[Opening Material provided section]
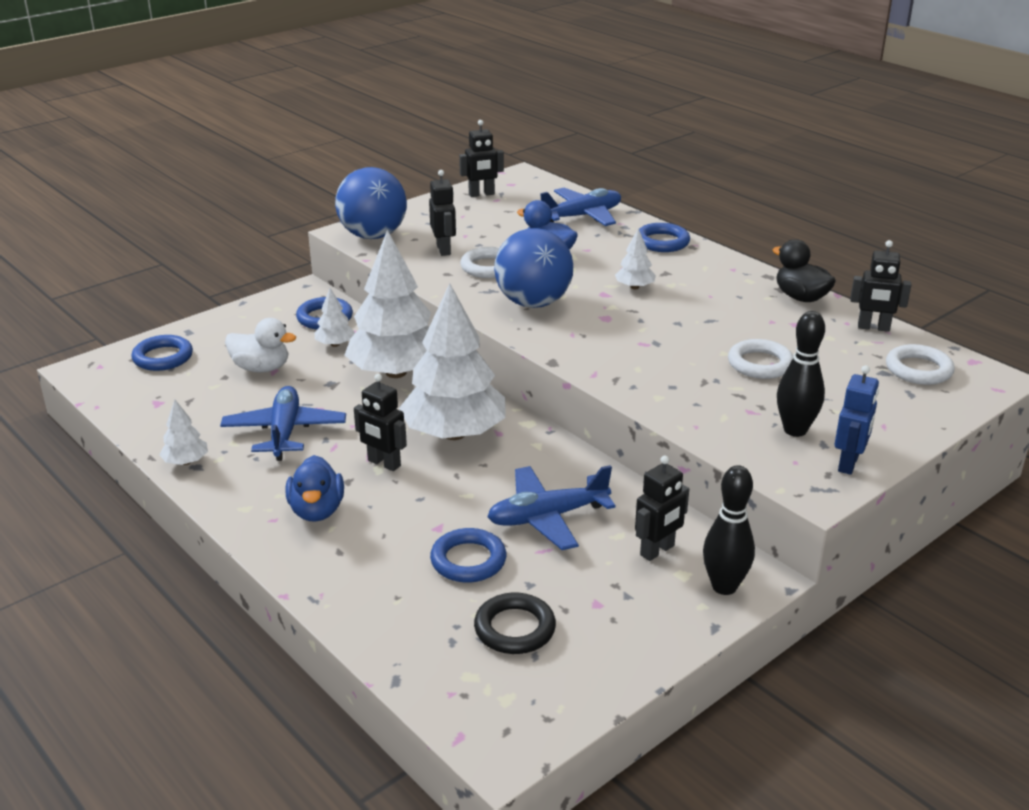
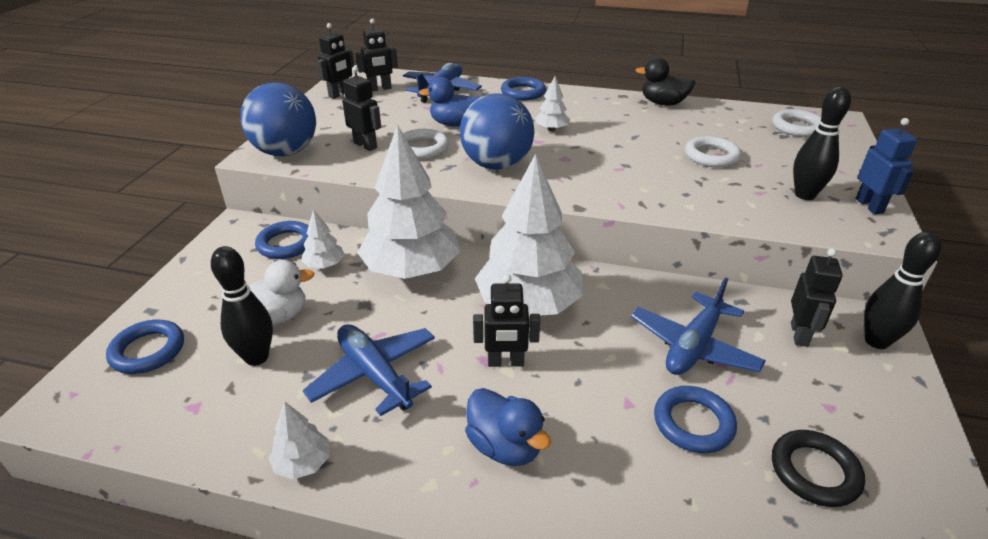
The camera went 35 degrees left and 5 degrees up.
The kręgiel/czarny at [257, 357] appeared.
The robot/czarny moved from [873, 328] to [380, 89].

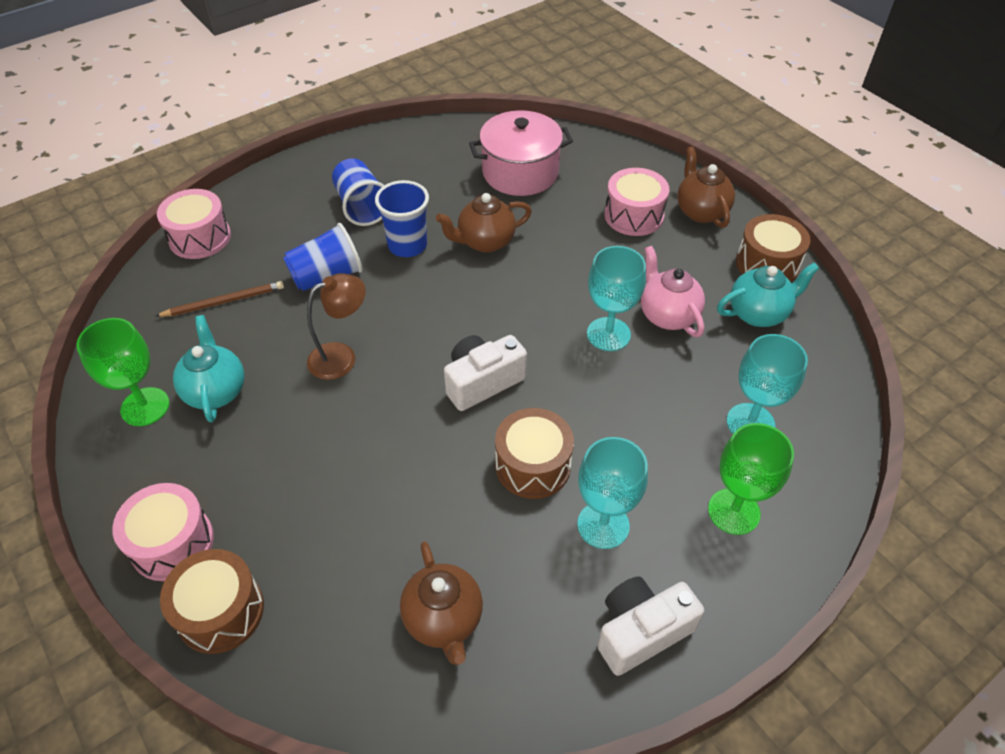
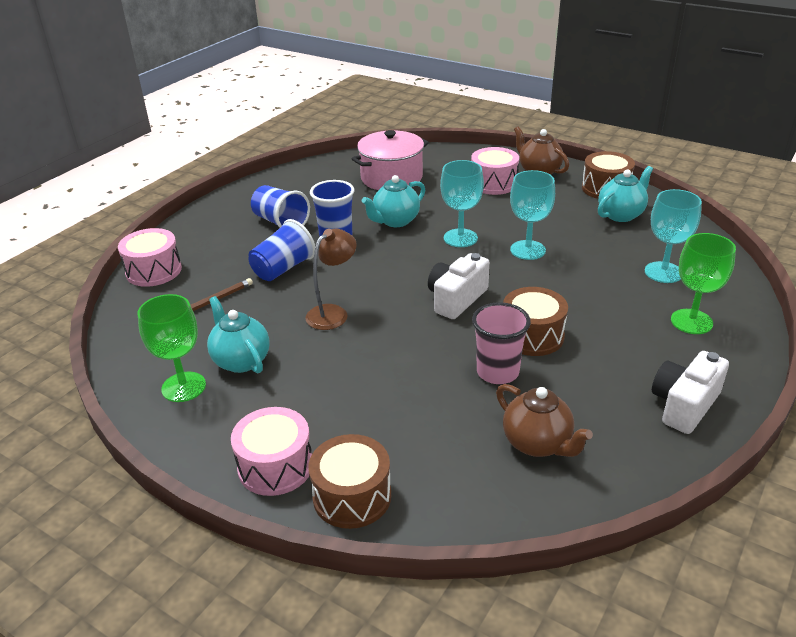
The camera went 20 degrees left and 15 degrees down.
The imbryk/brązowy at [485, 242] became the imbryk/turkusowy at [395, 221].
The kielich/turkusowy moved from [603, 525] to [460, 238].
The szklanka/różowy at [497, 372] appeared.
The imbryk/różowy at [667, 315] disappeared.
[Closing Material provided section]
Exercise directions: Print every entry above again without changing a word, and omit the pictures.

Exercise response:
The camera went 35 degrees left and 5 degrees up.
The kręgiel/czarny at [257, 357] appeared.
The robot/czarny moved from [873, 328] to [380, 89].

The camera went 20 degrees left and 15 degrees down.
The imbryk/brązowy at [485, 242] became the imbryk/turkusowy at [395, 221].
The kielich/turkusowy moved from [603, 525] to [460, 238].
The szklanka/różowy at [497, 372] appeared.
The imbryk/różowy at [667, 315] disappeared.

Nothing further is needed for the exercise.